Each line from the one containing "exam couch: (1306, 1876)" through the last line of the records below is to be repeated as written, with nothing added.
**** Provided records
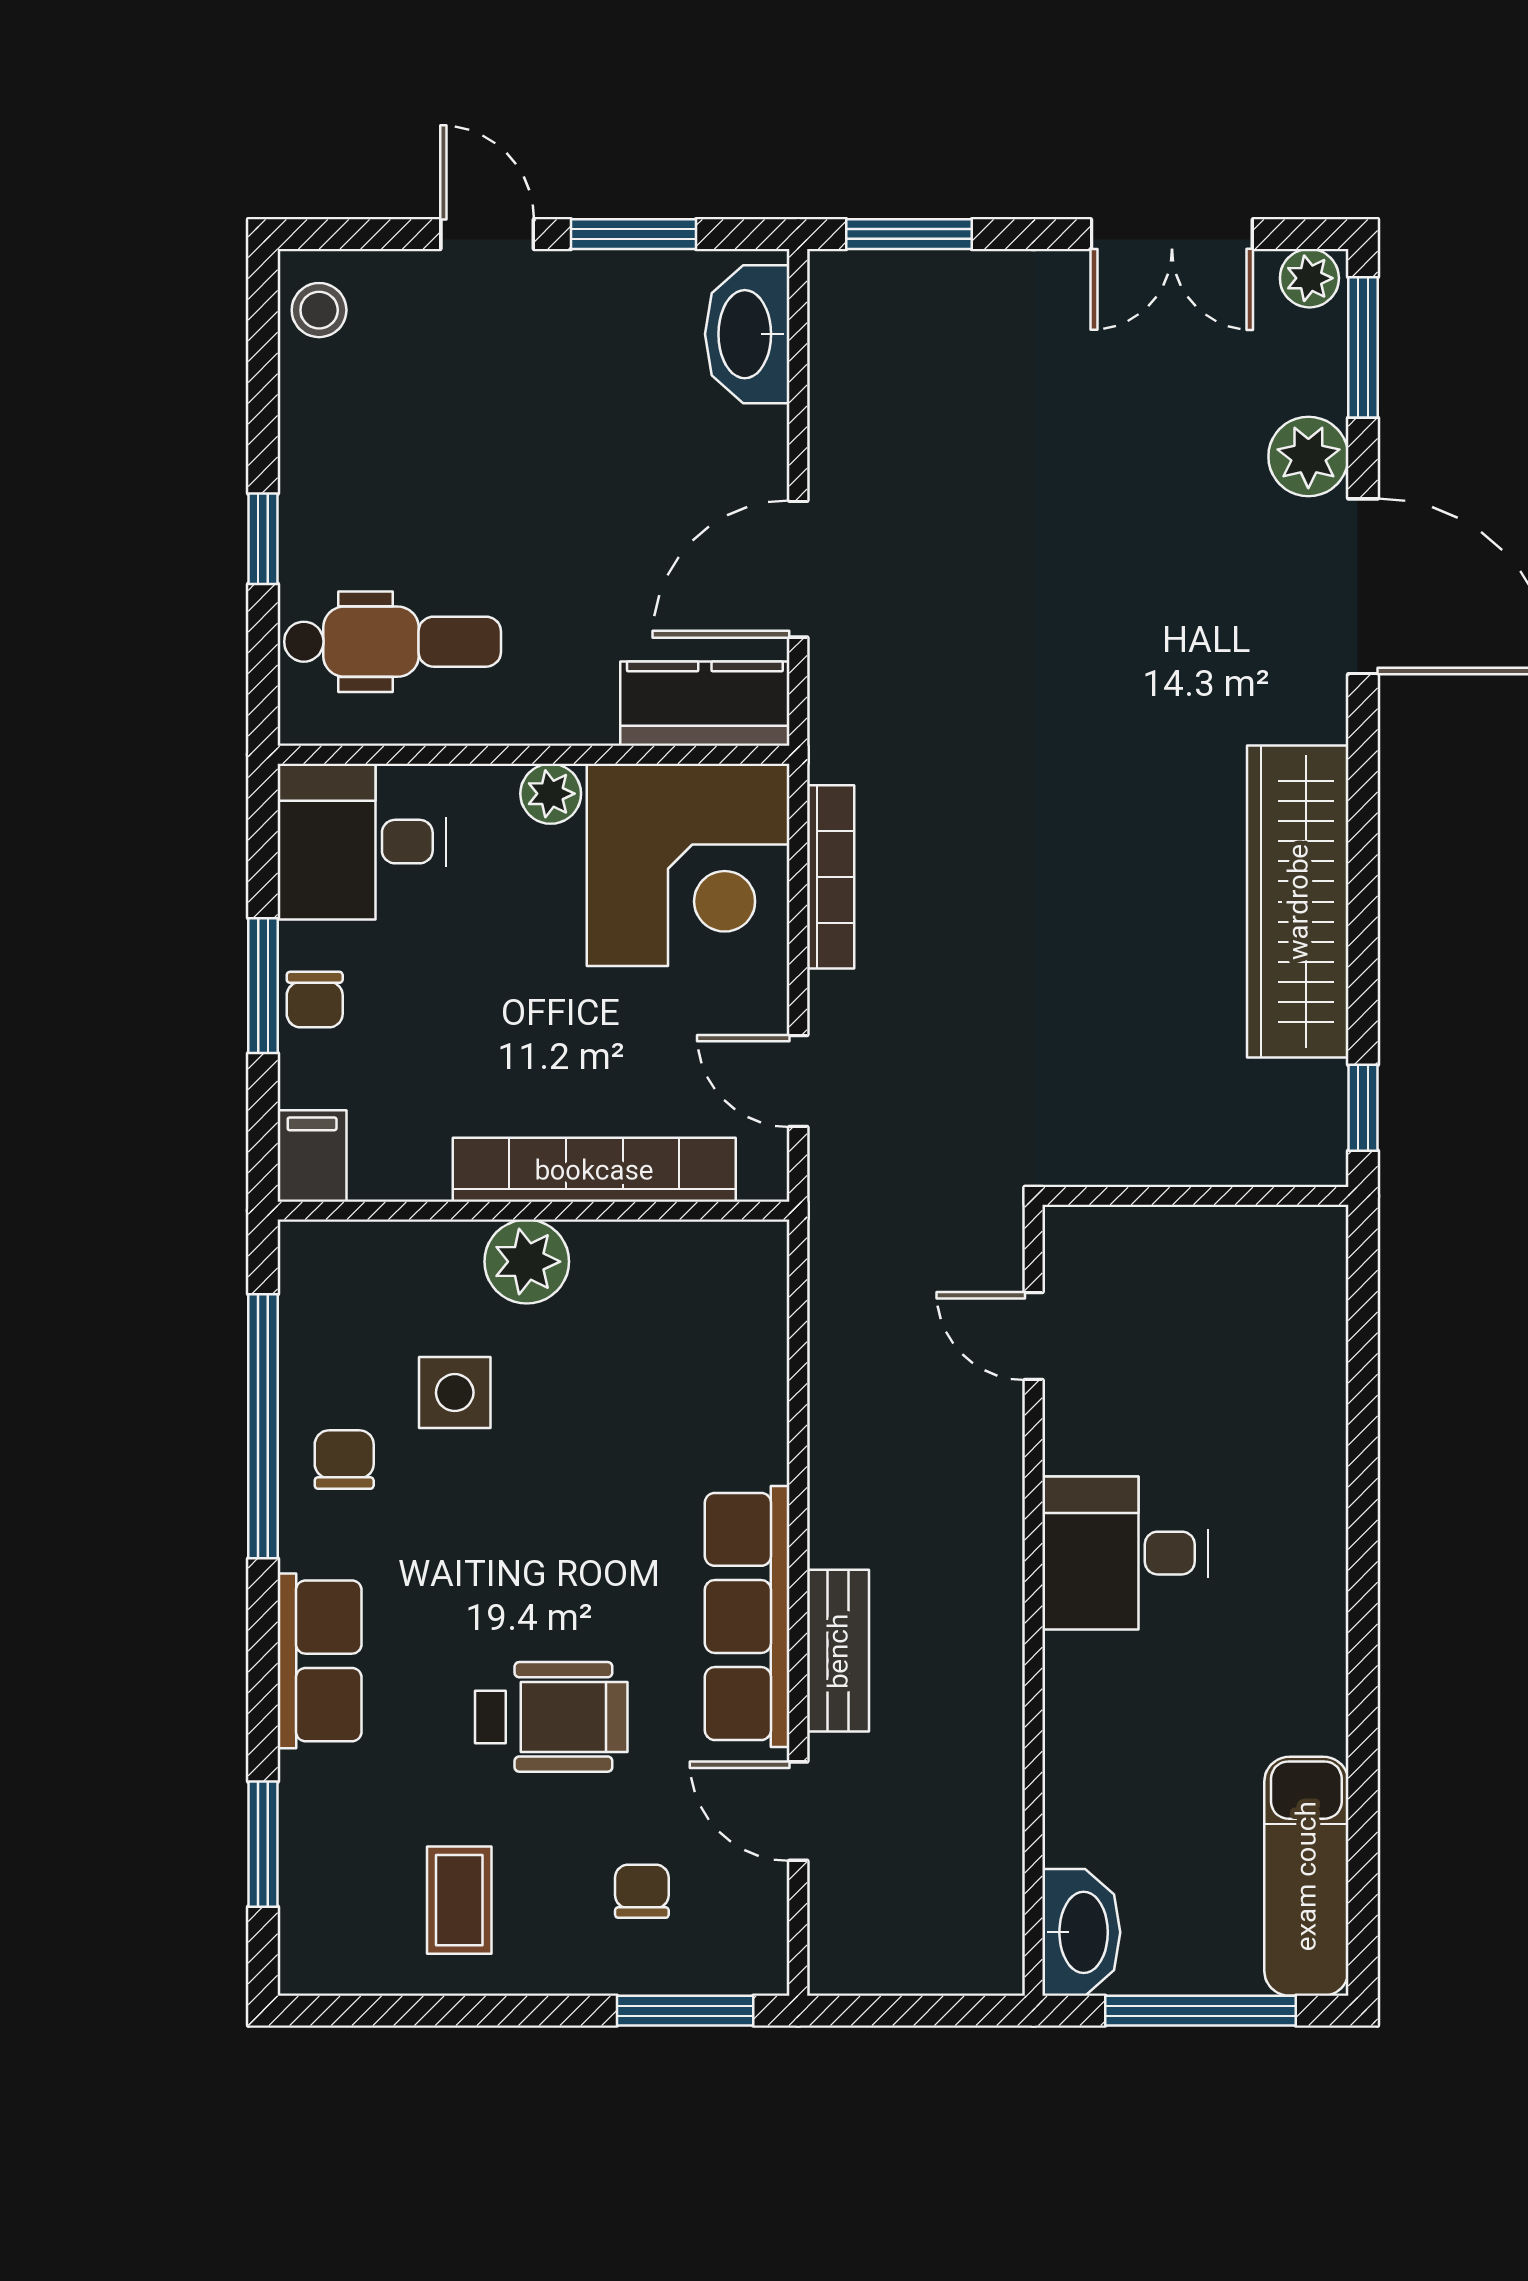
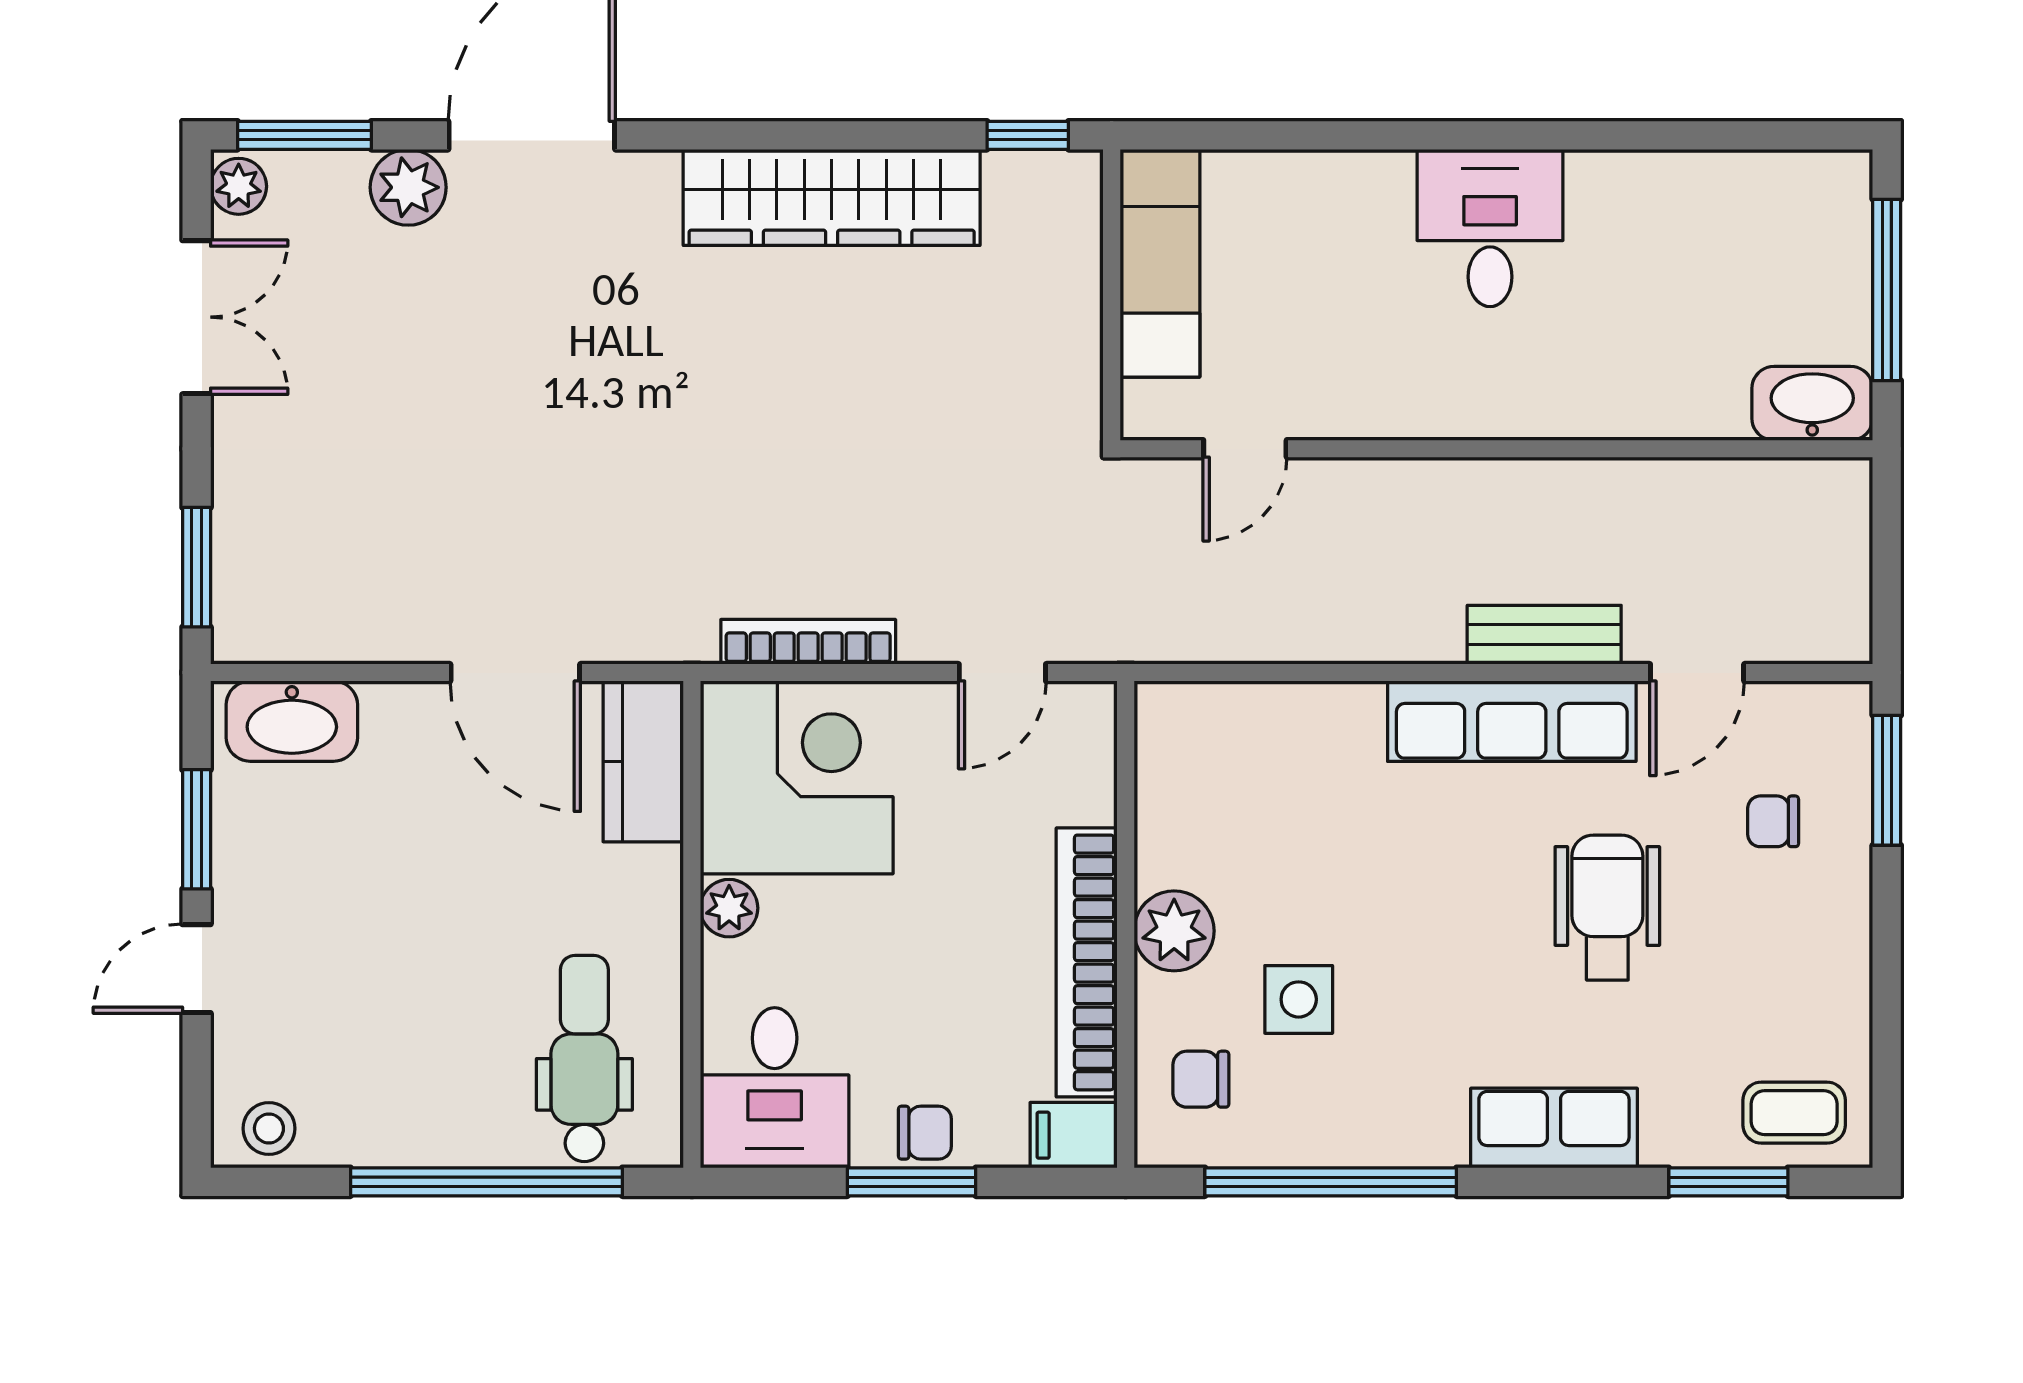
window: (263, 539) -> (486, 1182), width x3.17
bookcase: (594, 1170) -> (1087, 962), moved
chair: (344, 1460) -> (1201, 1079), moved
desk: (1125, 1553) -> (1490, 228), moved, turned 180
exam couch: (1306, 1876) -> (1160, 263), moved, turned -90
coffee table: (459, 1900) -> (1794, 1113), moved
********
▸ Answer
exam couch: (1306, 1876) -> (1160, 263), moved, turned -90
coffee table: (459, 1900) -> (1794, 1113), moved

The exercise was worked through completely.